Work required: Each entry must be given again exactly as it appears, with images excluded.

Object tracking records
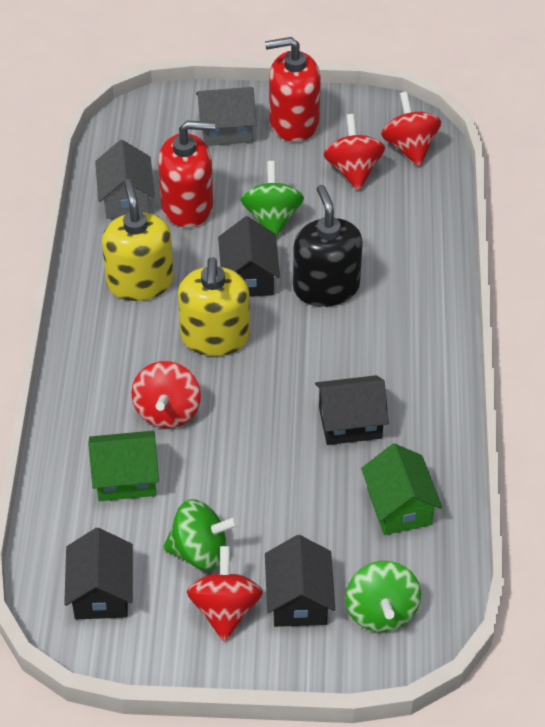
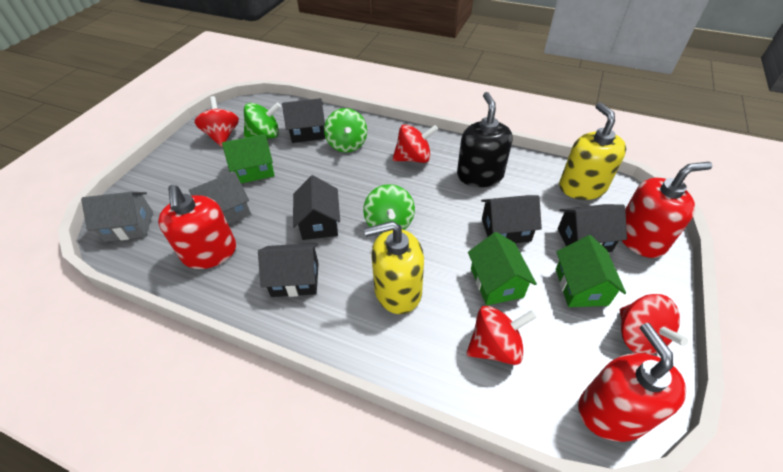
black house: 4 -> 5
green house: 2 -> 3
red soap dispenser: 2 -> 3

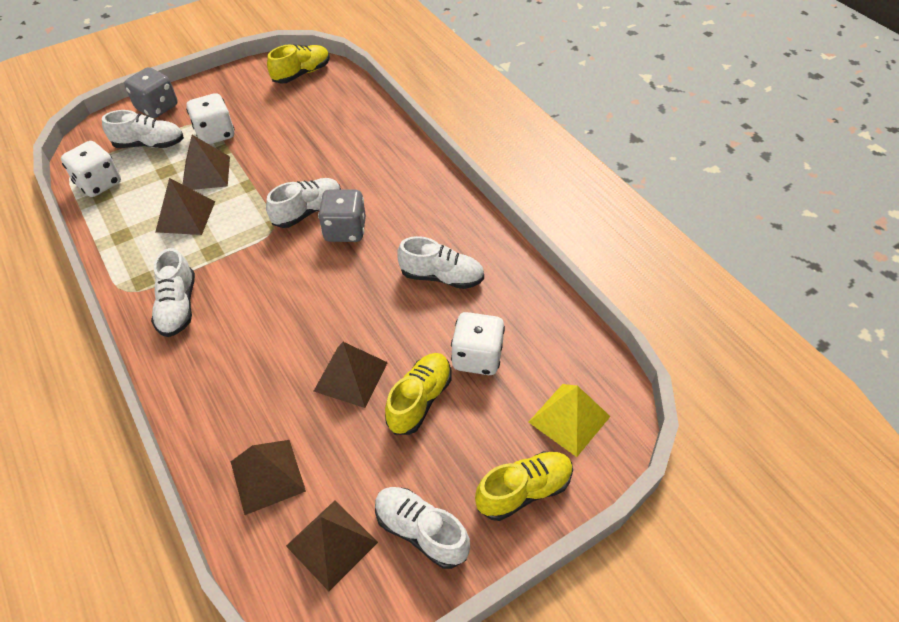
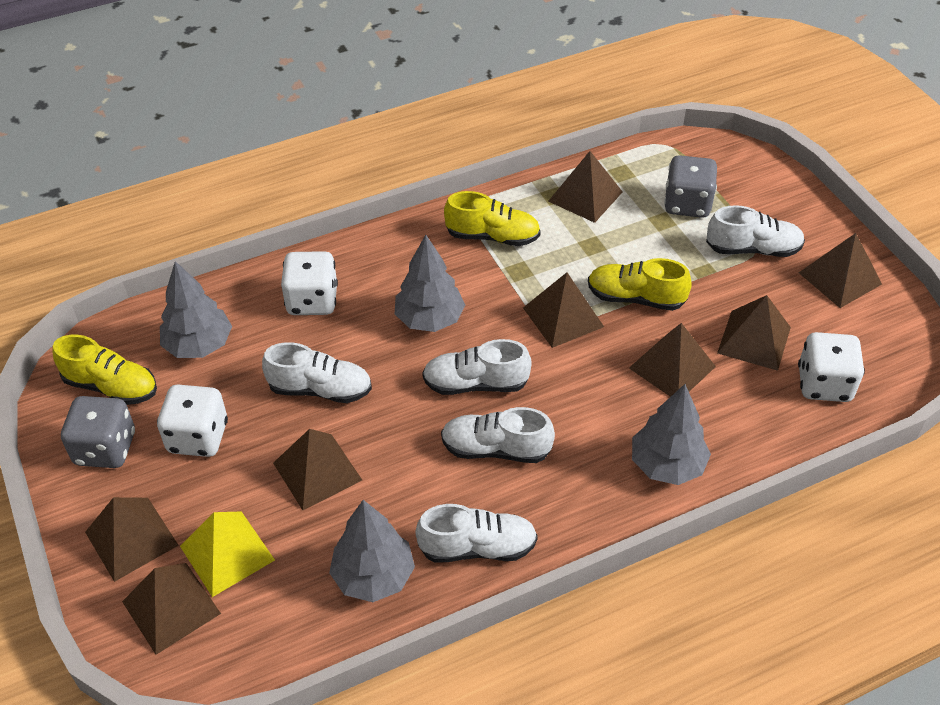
brown pyramid: 5 -> 8
grey tree: 0 -> 4

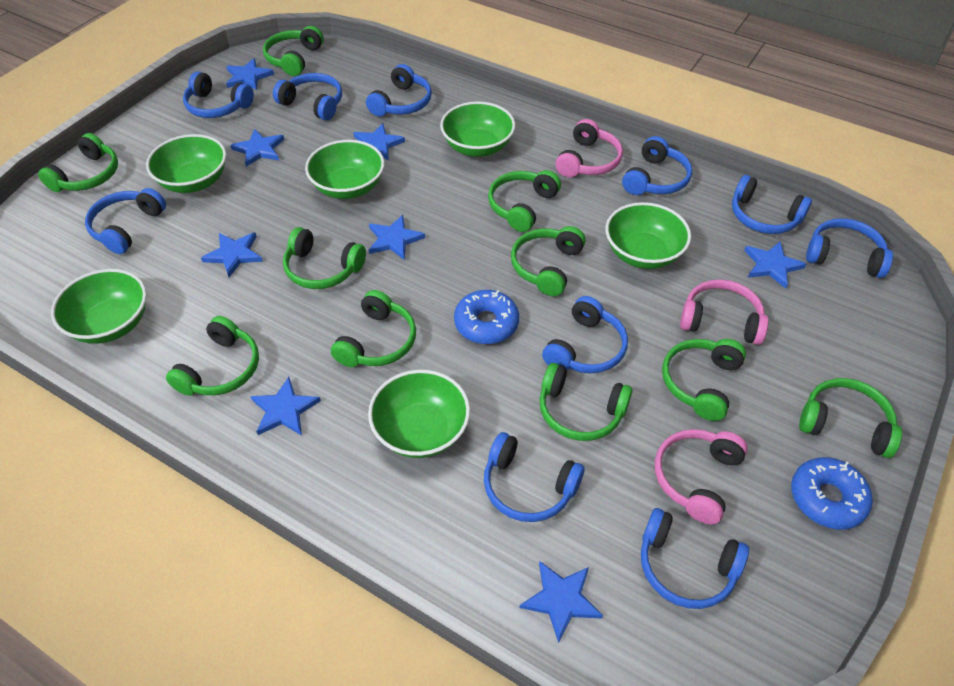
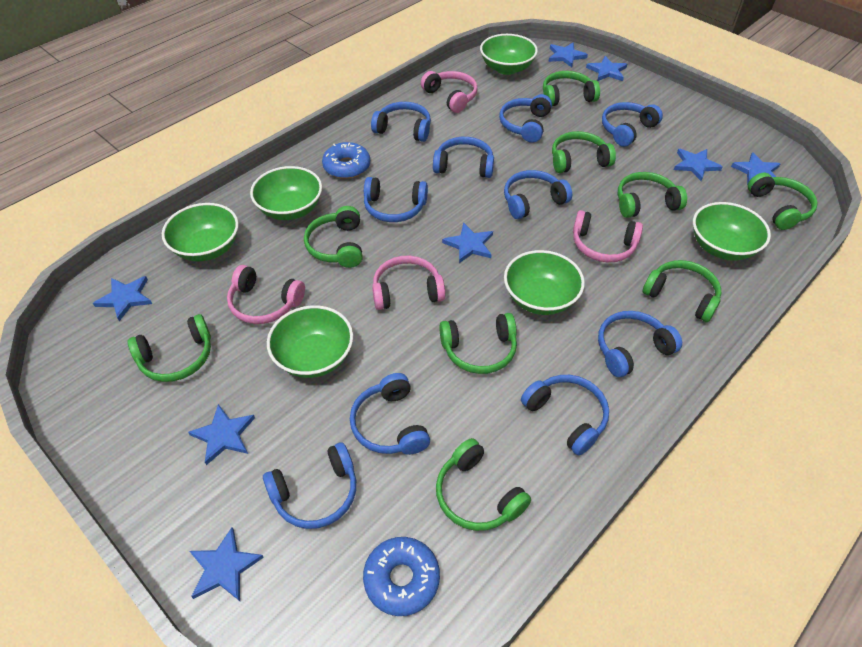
green headphones: 10 -> 9
pink headphones: 3 -> 4

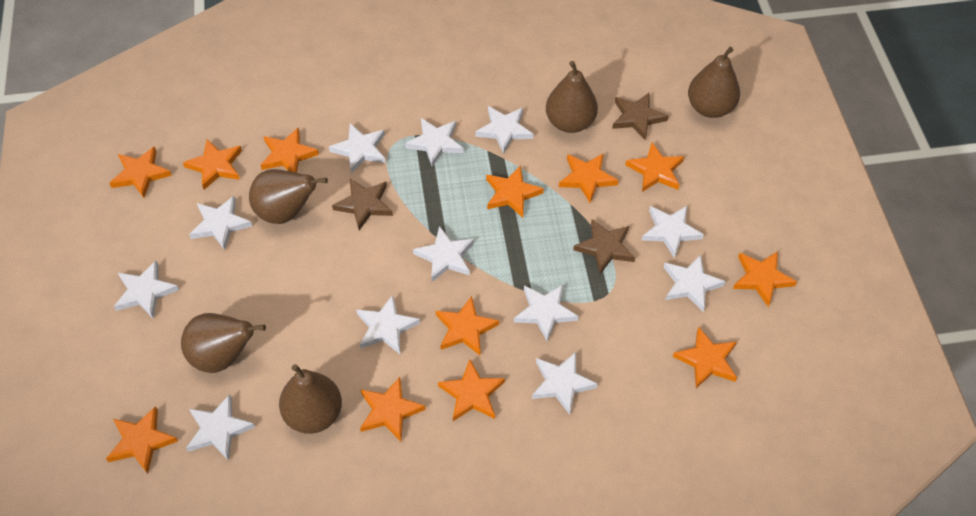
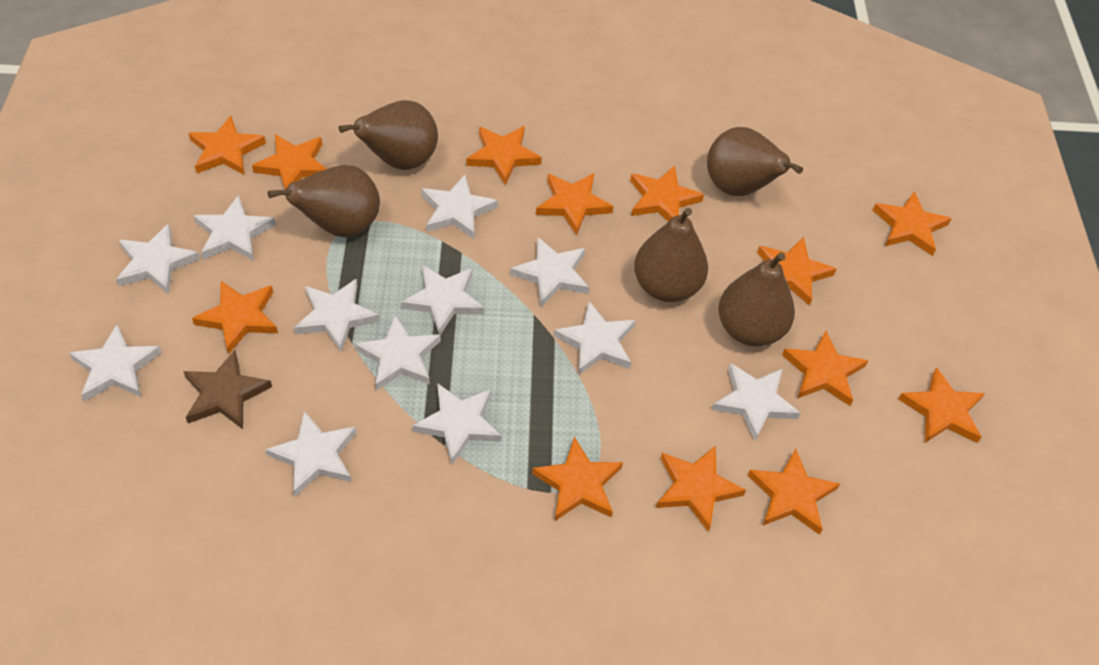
brown star: 3 -> 1
orange star: 12 -> 13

Result:
black house: 4 -> 5
green house: 2 -> 3
red soap dispenser: 2 -> 3

brown pyramid: 5 -> 8
grey tree: 0 -> 4

green headphones: 10 -> 9
pink headphones: 3 -> 4

brown star: 3 -> 1
orange star: 12 -> 13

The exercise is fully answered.